Task. When a line in the records contains the string "Lampe", copy that line.
[Data to examine — start]
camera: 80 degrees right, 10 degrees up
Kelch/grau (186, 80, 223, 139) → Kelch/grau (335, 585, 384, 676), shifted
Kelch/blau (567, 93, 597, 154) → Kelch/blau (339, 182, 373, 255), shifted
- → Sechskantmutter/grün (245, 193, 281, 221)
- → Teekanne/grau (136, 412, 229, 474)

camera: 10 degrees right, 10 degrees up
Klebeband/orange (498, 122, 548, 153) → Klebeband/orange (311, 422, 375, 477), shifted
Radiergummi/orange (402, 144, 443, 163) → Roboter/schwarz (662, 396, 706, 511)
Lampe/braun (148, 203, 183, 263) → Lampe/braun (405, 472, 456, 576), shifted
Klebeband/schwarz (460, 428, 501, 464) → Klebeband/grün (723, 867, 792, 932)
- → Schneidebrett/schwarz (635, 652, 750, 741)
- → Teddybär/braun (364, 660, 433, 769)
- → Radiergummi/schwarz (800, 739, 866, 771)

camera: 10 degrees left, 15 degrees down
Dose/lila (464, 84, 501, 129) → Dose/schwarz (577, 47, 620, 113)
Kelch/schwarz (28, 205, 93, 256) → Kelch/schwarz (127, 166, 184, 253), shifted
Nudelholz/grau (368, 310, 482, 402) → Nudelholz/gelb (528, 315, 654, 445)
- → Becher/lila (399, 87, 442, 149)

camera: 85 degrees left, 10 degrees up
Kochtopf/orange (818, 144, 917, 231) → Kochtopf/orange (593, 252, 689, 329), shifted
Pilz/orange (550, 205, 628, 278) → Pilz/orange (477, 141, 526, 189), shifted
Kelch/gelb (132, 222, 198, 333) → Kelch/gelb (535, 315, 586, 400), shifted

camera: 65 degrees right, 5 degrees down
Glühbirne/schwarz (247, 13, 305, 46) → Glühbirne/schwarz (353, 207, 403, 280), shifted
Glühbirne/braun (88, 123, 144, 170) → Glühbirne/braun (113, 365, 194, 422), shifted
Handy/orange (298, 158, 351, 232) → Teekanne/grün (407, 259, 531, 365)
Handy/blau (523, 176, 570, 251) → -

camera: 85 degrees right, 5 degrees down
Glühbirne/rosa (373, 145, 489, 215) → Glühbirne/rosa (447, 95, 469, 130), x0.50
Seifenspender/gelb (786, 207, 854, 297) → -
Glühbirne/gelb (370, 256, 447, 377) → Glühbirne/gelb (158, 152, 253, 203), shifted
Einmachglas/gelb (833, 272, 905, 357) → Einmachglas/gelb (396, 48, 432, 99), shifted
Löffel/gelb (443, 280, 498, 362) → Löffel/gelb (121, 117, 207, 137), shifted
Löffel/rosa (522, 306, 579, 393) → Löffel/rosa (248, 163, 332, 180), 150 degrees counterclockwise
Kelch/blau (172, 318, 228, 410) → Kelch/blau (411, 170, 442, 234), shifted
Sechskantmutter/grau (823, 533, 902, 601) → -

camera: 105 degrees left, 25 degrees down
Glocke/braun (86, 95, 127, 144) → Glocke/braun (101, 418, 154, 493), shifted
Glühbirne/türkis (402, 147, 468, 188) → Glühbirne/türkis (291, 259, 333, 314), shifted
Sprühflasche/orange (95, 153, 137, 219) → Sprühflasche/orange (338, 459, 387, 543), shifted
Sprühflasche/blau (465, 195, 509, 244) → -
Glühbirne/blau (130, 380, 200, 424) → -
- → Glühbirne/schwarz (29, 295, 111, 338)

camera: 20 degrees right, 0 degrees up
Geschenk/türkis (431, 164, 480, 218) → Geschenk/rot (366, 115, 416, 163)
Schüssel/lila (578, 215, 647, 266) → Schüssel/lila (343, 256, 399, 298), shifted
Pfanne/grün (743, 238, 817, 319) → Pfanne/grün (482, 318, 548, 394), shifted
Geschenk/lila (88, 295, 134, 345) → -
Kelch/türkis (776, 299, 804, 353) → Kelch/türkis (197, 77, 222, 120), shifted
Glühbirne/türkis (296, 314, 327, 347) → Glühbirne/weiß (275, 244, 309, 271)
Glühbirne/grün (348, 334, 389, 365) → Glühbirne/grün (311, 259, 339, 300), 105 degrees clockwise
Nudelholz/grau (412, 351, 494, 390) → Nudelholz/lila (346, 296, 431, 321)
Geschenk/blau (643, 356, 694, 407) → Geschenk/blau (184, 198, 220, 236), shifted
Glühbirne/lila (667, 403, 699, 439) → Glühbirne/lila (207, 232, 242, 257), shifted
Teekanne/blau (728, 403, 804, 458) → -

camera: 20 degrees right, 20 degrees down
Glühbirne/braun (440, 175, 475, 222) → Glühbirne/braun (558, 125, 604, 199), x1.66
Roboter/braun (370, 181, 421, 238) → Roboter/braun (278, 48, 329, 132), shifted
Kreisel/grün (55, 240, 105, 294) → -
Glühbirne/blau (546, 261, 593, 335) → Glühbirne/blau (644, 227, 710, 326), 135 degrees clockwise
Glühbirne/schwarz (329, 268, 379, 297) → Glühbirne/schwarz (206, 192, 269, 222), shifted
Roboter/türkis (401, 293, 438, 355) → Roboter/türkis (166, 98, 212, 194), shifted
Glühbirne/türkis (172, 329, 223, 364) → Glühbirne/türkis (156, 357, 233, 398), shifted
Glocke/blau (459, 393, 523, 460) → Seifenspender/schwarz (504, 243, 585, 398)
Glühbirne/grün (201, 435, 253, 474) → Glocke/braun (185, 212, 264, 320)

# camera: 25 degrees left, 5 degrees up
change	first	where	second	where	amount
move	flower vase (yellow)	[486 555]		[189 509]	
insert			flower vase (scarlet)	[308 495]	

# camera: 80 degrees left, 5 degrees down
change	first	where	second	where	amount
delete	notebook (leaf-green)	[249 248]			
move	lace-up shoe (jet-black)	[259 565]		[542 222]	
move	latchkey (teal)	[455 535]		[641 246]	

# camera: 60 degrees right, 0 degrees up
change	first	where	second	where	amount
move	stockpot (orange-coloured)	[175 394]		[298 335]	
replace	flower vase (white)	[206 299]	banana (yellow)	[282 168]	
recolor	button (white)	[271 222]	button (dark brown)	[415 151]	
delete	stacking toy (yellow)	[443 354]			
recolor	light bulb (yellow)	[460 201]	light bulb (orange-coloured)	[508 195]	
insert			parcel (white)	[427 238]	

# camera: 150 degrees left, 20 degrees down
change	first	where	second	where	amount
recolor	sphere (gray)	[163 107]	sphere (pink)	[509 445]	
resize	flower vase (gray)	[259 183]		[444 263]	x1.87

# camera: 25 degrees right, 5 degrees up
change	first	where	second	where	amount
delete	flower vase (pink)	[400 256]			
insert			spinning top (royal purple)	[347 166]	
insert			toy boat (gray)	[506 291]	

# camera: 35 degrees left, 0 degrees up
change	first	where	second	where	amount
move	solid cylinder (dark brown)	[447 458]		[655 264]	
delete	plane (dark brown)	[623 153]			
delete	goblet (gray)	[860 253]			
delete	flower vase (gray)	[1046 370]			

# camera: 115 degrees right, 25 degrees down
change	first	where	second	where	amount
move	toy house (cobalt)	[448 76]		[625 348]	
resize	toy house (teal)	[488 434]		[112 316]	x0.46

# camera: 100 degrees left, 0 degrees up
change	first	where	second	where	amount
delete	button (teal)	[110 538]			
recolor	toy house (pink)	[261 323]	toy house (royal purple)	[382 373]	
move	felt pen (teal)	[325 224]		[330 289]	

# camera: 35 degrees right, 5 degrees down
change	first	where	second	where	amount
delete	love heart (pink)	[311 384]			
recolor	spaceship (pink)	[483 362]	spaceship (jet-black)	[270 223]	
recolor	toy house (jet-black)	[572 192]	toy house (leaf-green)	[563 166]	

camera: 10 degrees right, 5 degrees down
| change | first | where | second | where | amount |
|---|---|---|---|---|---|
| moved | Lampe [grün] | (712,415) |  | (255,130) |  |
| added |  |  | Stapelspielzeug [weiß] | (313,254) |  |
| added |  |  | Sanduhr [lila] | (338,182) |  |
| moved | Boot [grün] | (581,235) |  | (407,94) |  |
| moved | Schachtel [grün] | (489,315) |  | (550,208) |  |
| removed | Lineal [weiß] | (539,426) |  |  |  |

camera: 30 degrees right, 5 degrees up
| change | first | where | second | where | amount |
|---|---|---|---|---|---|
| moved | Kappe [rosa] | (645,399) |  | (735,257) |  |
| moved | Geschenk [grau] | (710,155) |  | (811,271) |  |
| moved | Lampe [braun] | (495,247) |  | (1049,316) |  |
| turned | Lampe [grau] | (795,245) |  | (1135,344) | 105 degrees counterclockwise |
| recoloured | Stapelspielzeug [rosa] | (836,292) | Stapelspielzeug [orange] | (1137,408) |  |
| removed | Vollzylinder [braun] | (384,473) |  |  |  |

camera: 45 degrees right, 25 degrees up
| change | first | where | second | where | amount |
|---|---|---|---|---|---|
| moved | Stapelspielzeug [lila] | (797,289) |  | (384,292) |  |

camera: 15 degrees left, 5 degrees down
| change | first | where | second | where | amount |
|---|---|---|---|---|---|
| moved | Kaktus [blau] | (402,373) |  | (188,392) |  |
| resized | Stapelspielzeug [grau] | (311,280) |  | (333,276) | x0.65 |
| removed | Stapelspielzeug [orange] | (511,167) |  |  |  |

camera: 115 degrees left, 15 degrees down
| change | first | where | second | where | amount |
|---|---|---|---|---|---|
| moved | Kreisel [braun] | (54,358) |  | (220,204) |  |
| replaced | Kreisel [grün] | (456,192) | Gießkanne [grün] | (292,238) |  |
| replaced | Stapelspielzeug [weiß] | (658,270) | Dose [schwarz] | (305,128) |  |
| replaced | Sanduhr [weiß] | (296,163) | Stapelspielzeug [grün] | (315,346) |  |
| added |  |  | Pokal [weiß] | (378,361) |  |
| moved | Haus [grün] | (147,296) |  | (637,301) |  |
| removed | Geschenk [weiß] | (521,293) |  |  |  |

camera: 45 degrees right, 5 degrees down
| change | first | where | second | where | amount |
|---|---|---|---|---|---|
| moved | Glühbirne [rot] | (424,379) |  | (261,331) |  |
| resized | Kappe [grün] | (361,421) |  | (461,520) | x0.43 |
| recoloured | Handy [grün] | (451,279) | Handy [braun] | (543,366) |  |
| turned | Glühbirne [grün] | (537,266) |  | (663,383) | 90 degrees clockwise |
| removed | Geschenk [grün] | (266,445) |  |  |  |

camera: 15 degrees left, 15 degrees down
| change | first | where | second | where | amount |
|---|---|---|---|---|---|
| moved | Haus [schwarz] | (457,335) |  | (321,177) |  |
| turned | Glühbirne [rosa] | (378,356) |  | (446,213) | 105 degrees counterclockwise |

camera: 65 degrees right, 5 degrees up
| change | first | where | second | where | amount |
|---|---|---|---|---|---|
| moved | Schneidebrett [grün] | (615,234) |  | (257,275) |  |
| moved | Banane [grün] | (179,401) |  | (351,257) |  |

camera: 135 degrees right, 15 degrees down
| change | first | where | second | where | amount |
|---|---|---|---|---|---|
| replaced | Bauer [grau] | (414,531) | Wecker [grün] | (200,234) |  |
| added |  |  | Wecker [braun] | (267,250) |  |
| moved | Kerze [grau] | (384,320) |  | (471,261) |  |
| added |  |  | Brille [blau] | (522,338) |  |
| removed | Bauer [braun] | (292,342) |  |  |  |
[Data to examine — finish]
Output for this exercise.
Lampe/braun (148, 203, 183, 263) → Lampe/braun (405, 472, 456, 576), shifted
| moved | Lampe [grün] | (712,415) |  | (255,130) |  |
| moved | Lampe [braun] | (495,247) |  | (1049,316) |  |
| turned | Lampe [grau] | (795,245) |  | (1135,344) | 105 degrees counterclockwise |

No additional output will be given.